## Data for the task
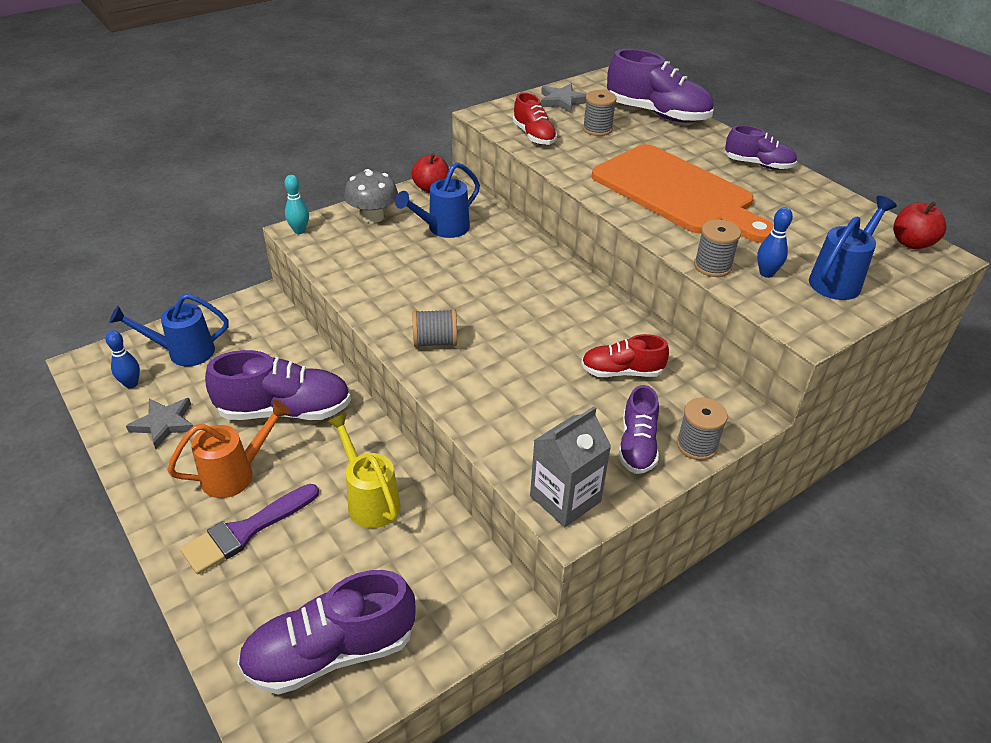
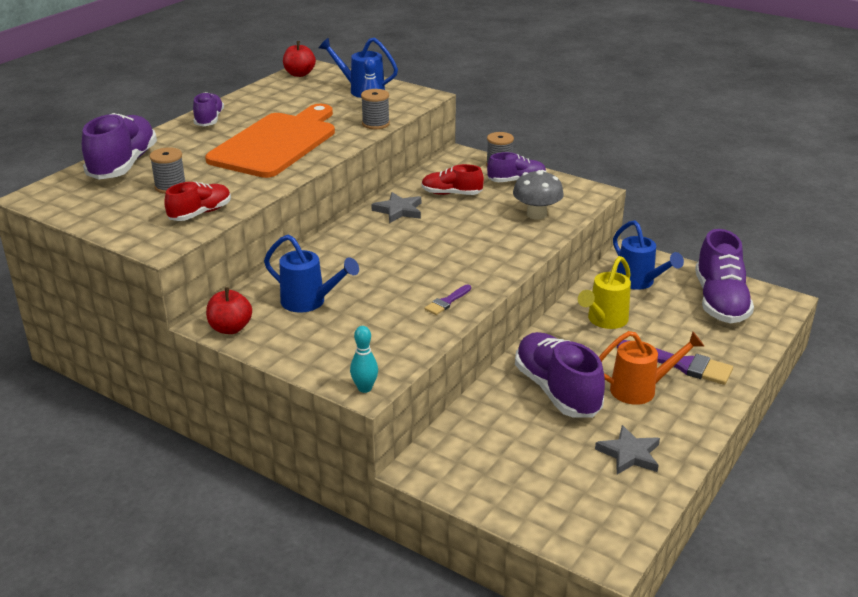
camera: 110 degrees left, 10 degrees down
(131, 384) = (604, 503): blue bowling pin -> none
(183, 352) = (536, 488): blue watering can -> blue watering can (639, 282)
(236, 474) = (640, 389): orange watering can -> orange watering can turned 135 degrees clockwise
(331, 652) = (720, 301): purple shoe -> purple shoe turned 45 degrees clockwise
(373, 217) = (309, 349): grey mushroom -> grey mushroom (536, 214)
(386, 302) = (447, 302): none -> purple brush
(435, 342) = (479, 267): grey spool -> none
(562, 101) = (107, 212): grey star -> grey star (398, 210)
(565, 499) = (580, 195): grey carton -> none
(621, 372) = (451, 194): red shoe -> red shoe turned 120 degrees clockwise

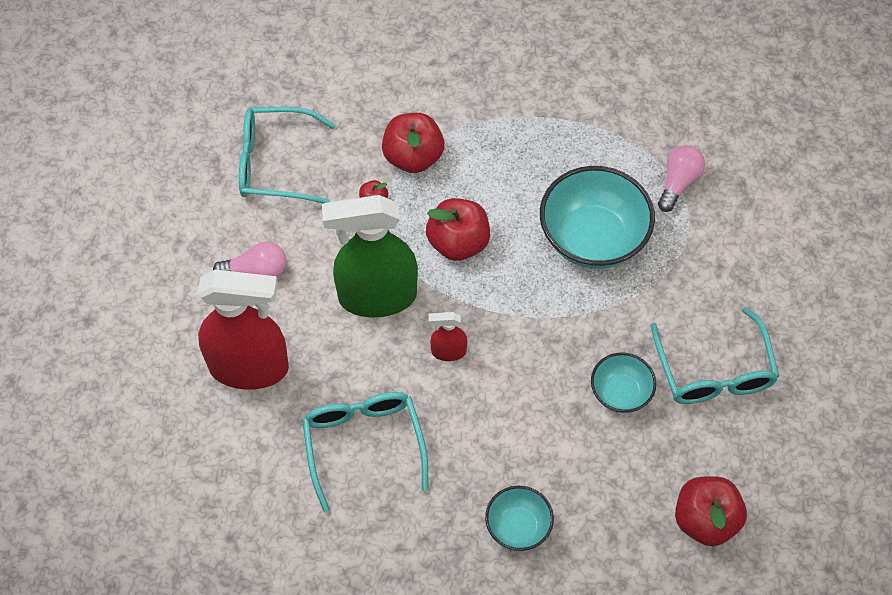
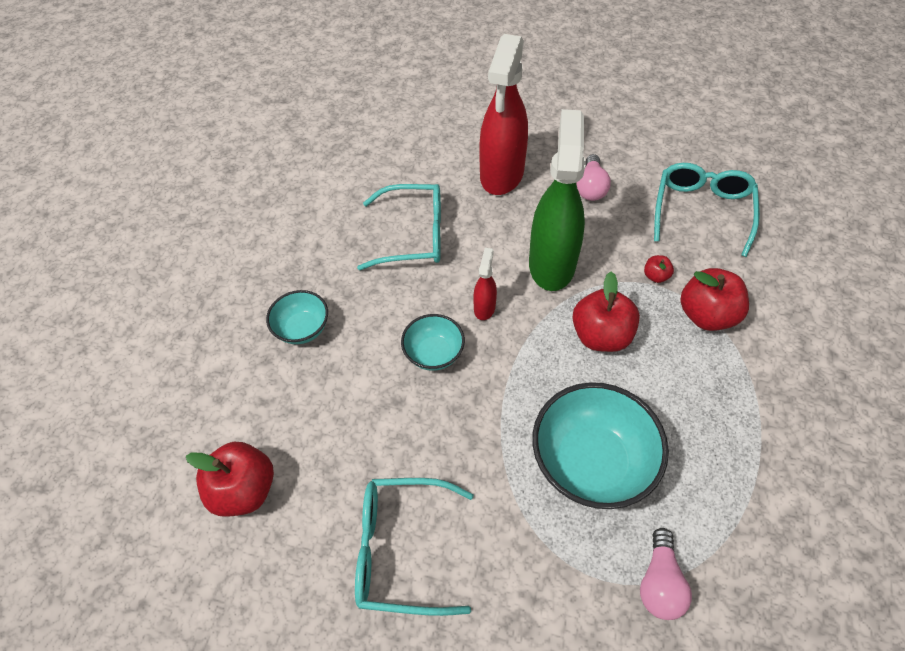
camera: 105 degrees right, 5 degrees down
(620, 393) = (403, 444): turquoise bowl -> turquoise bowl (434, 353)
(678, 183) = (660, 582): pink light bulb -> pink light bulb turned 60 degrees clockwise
--
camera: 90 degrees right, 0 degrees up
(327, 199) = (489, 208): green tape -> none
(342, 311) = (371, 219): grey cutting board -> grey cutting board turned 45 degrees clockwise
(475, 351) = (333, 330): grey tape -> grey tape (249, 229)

## Exercise directions
The listing above holds a line with "camera: 90 degrees right, 0 degrees up" and a line with "(475, 351) = (333, 330): grey". Print the stretch from the first through the second, exactly and alone.

## Solved problem
camera: 90 degrees right, 0 degrees up
(327, 199) = (489, 208): green tape -> none
(342, 311) = (371, 219): grey cutting board -> grey cutting board turned 45 degrees clockwise
(475, 351) = (333, 330): grey tape -> grey tape (249, 229)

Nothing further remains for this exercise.